Pictures aside, each record should be reproduced exactly.
Start of PROVIDED ENTRIES
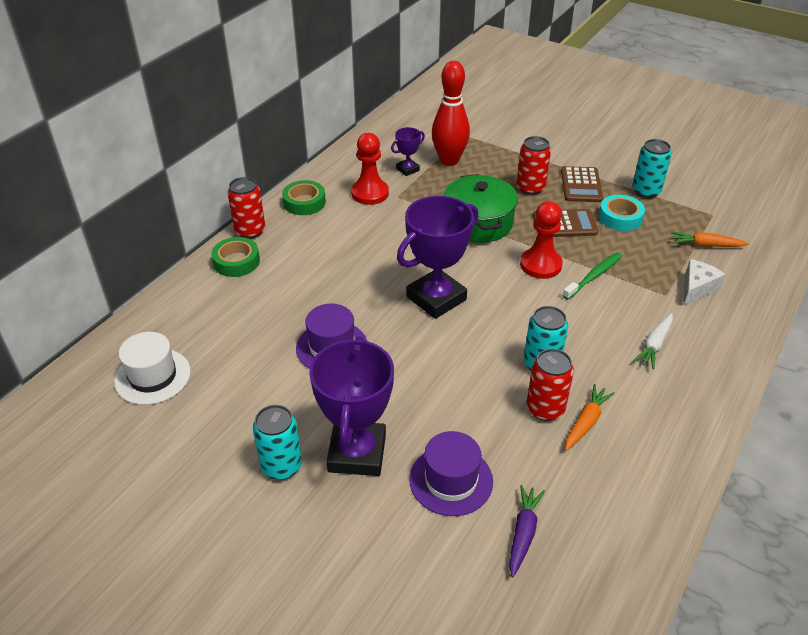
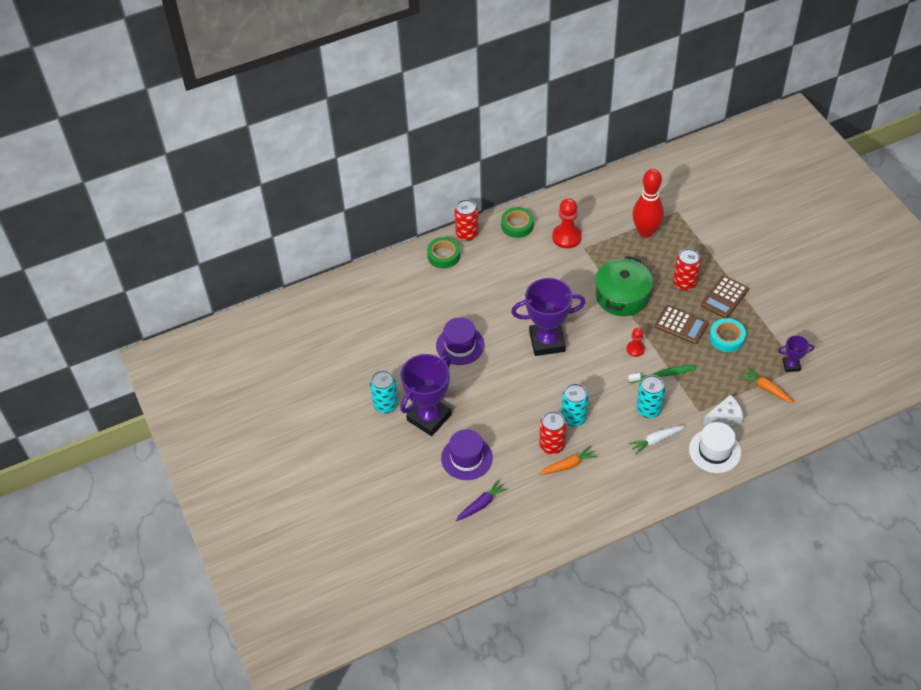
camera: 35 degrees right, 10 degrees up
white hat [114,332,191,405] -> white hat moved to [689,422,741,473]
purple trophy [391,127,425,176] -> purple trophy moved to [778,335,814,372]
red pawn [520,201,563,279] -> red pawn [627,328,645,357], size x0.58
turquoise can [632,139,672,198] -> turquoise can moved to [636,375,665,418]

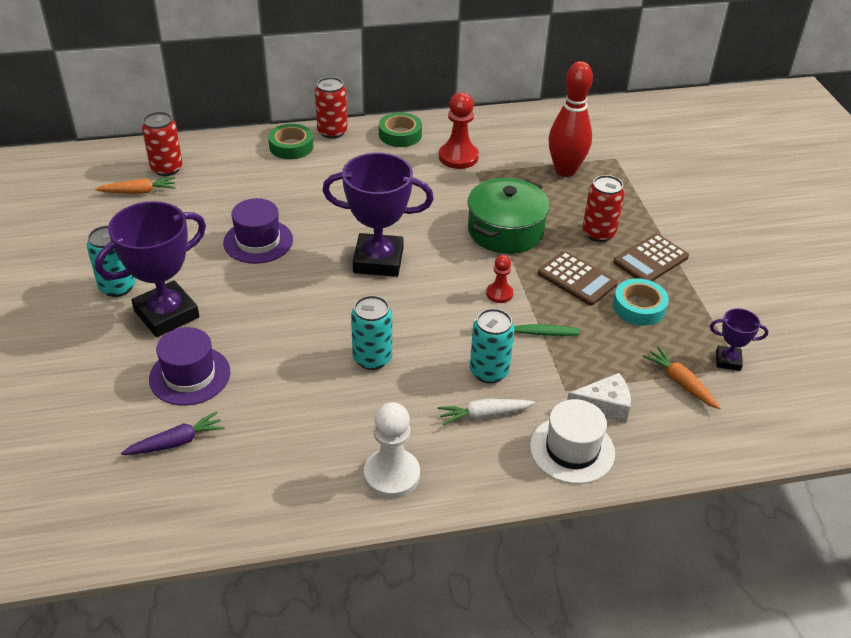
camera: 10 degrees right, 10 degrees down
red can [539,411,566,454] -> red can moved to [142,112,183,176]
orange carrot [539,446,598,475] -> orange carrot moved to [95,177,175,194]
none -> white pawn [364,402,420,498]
End of PROVIDED ENTRIES
_RESULT FOR THIS TASK_
camera: 35 degrees right, 10 degrees up
white hat [114,332,191,405] -> white hat moved to [689,422,741,473]
purple trophy [391,127,425,176] -> purple trophy moved to [778,335,814,372]
red pawn [520,201,563,279] -> red pawn [627,328,645,357], size x0.58
turquoise can [632,139,672,198] -> turquoise can moved to [636,375,665,418]

camera: 10 degrees right, 10 degrees down
red can [539,411,566,454] -> red can moved to [142,112,183,176]
orange carrot [539,446,598,475] -> orange carrot moved to [95,177,175,194]
none -> white pawn [364,402,420,498]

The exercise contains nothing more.